## ASSIGNMENT
In the entries below, find the line with "red dumbbell: 1 -> 2", then set it down exactly along with each line after it to the end, skipping any pictures.

## SUPPLIED DATA
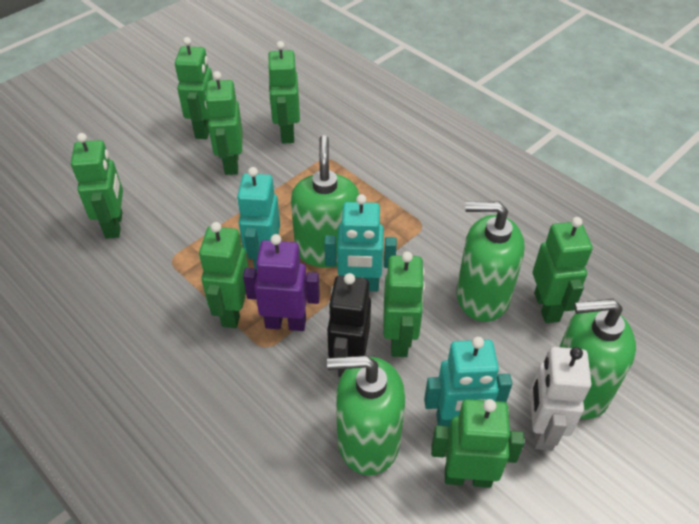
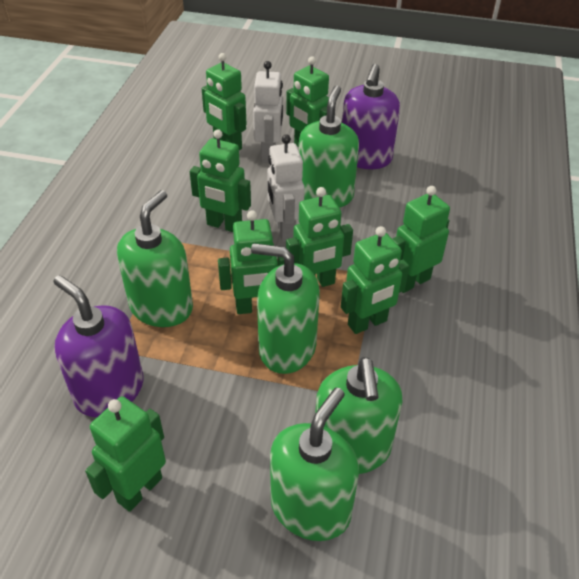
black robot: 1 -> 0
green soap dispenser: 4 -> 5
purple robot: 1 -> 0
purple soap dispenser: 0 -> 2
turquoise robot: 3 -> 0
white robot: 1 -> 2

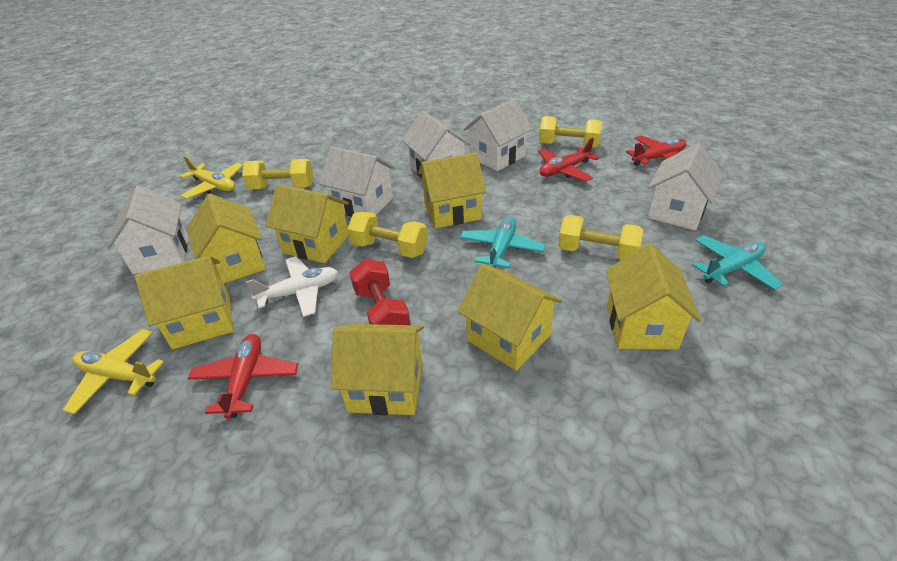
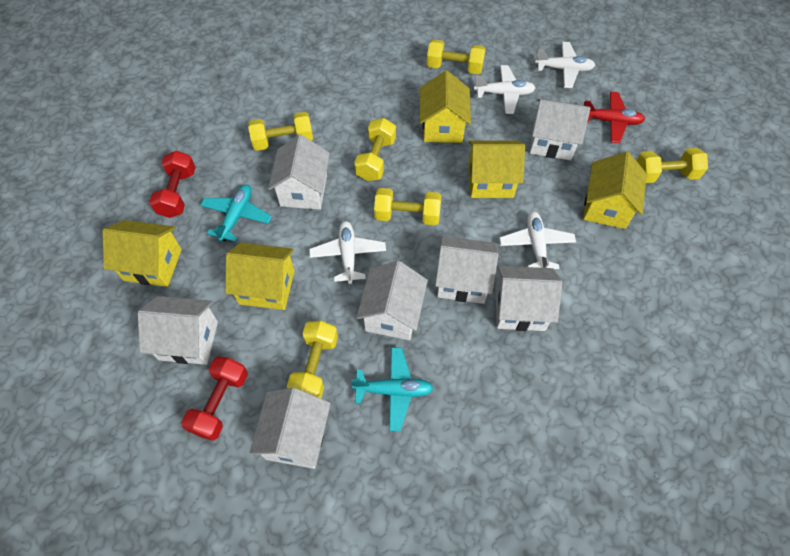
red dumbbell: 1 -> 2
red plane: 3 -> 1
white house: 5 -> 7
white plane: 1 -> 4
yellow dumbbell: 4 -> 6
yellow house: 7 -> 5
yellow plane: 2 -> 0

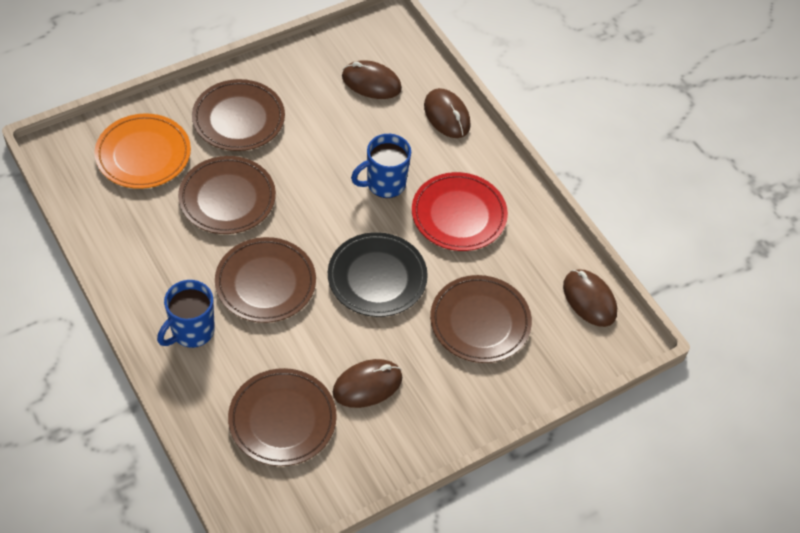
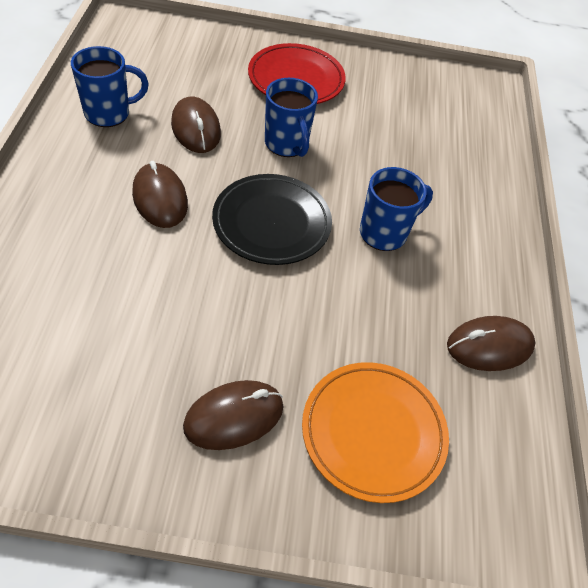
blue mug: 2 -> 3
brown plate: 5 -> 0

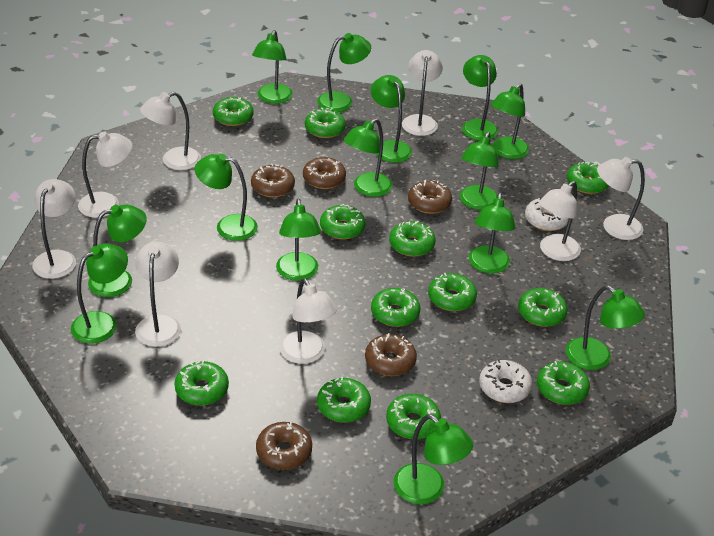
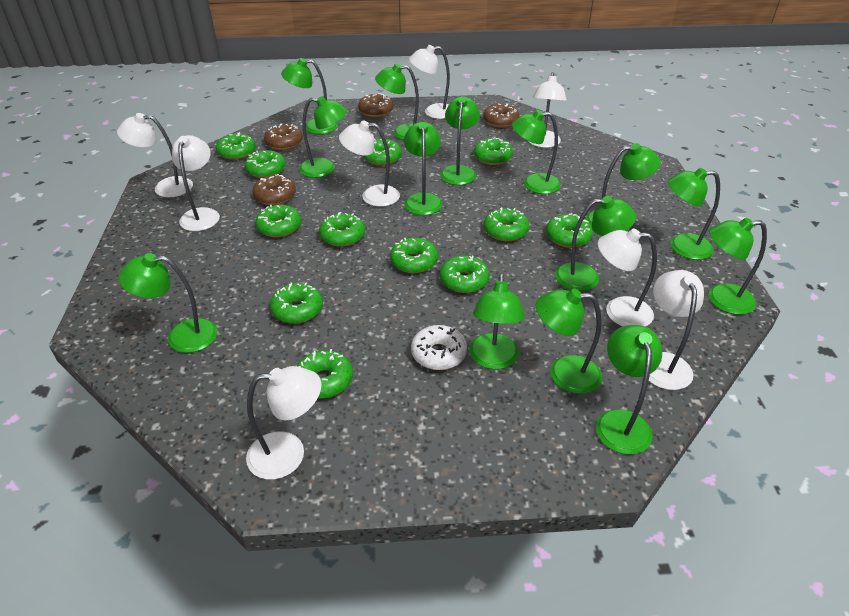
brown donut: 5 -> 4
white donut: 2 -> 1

## RESPONSE TO THIS TASK
red dumbbell: 1 -> 2
red plane: 3 -> 1
white house: 5 -> 7
white plane: 1 -> 4
yellow dumbbell: 4 -> 6
yellow house: 7 -> 5
yellow plane: 2 -> 0

blue mug: 2 -> 3
brown plate: 5 -> 0

brown donut: 5 -> 4
white donut: 2 -> 1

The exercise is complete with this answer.